■ **Problem statement**:
All of the records below need to be written out exactly, but without the pictures.

>>>>

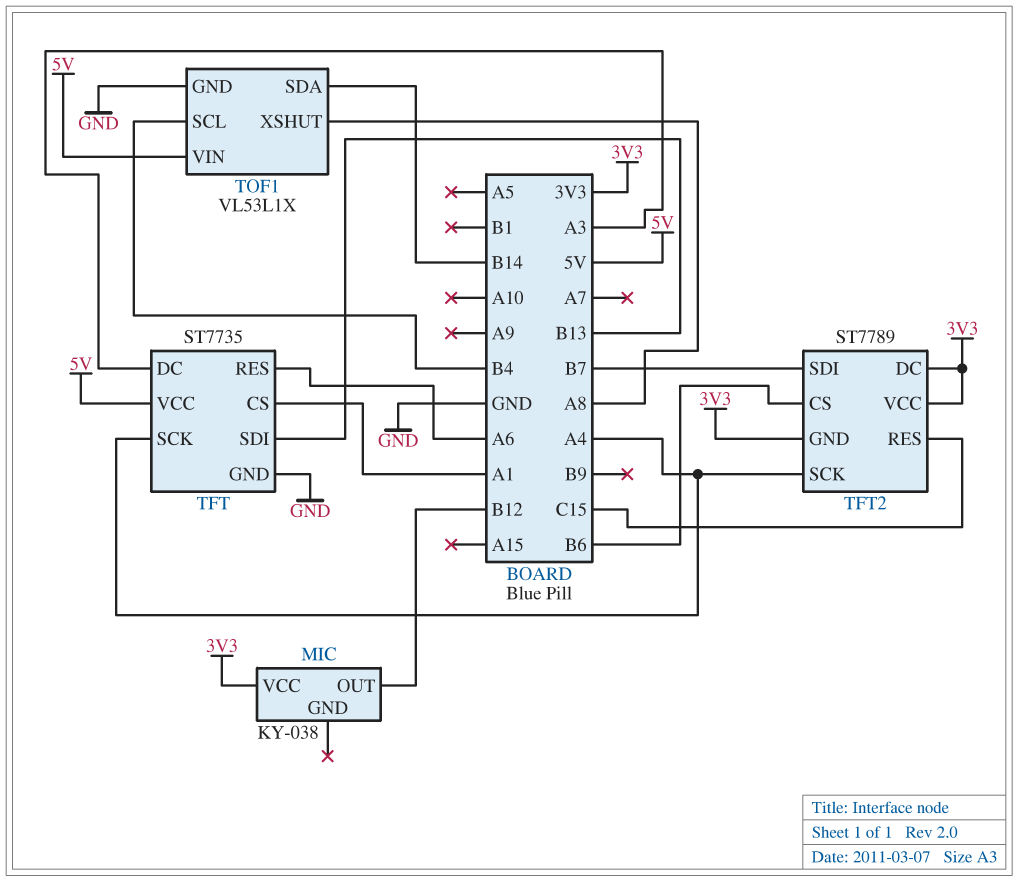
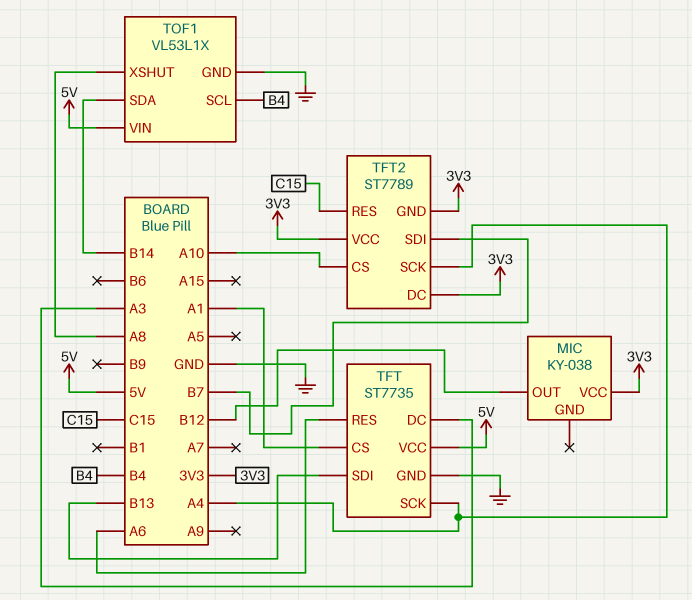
TFT2 pin CS: B6 -> A10

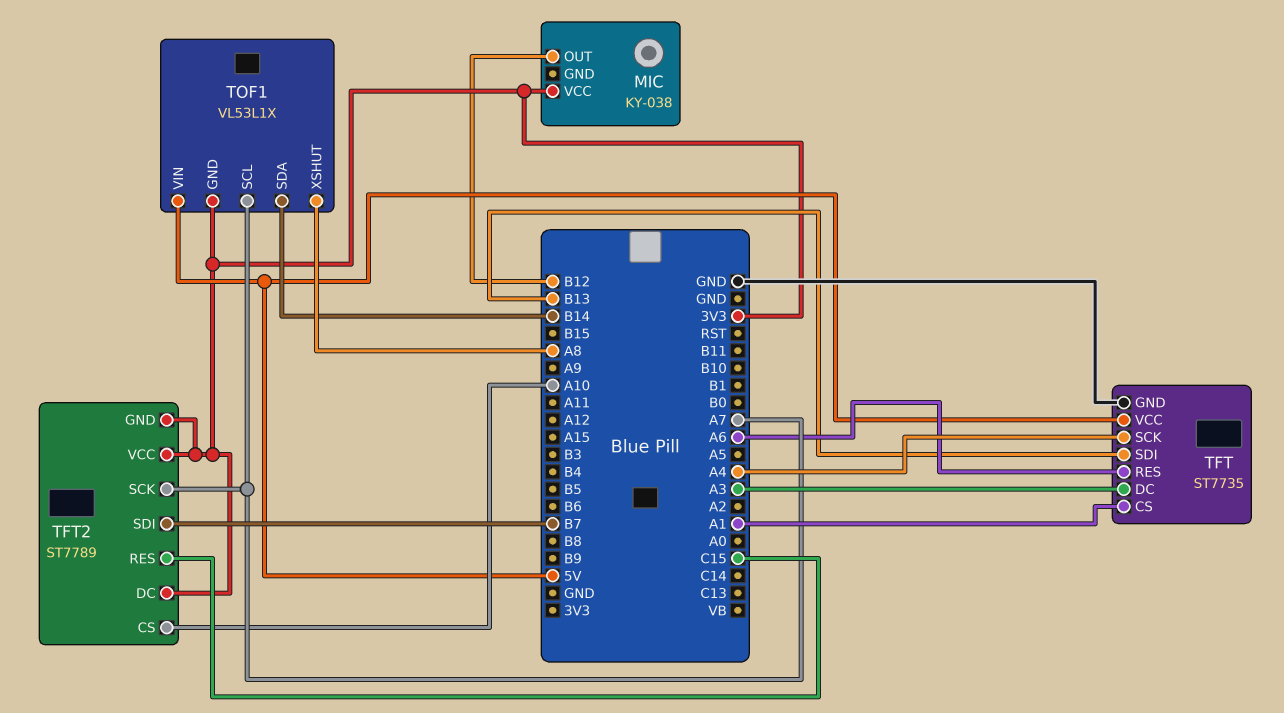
TFT2 pin SCK: A4 -> A7
TOF1 pin GND: GND -> 3V3
TOF1 pin SCL: B4 -> A7

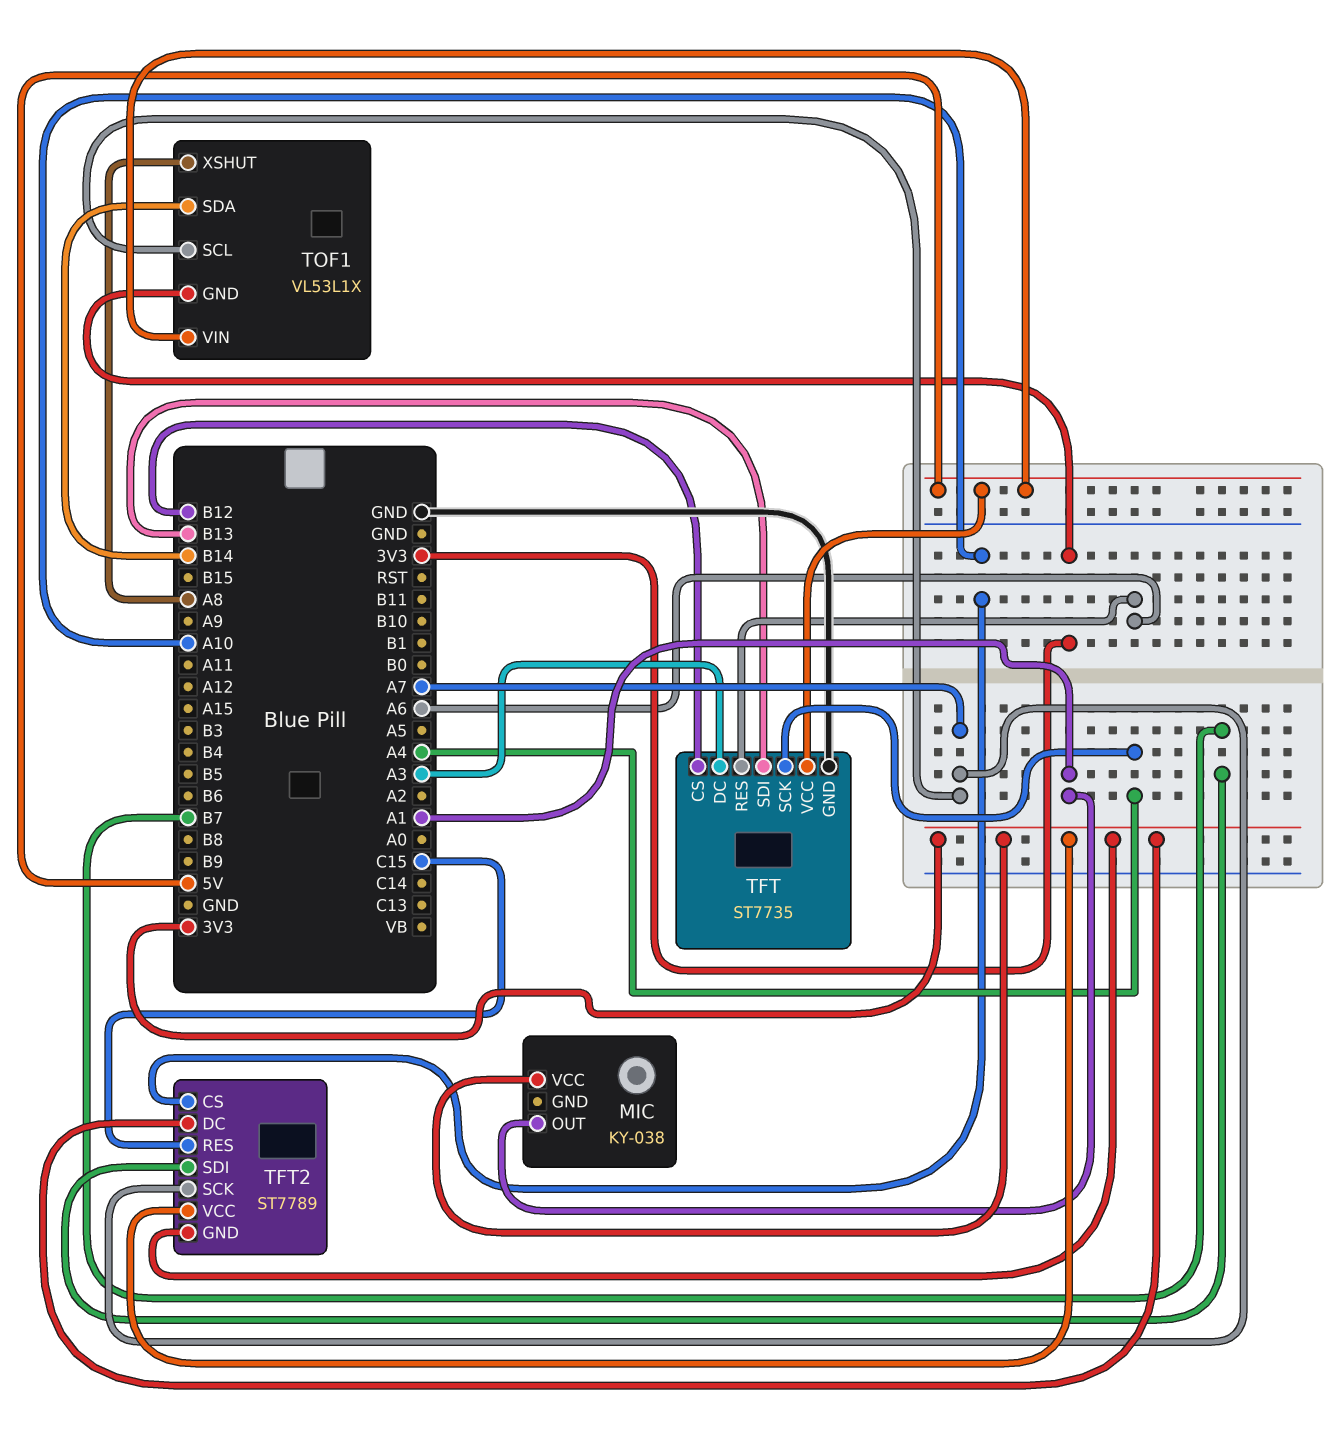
MIC pin OUT: B12 -> A1
TFT pin CS: A1 -> B12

<<<<

■ **Response to this task**:
TFT2 pin CS: B6 -> A10

TFT2 pin SCK: A4 -> A7
TOF1 pin GND: GND -> 3V3
TOF1 pin SCL: B4 -> A7

MIC pin OUT: B12 -> A1
TFT pin CS: A1 -> B12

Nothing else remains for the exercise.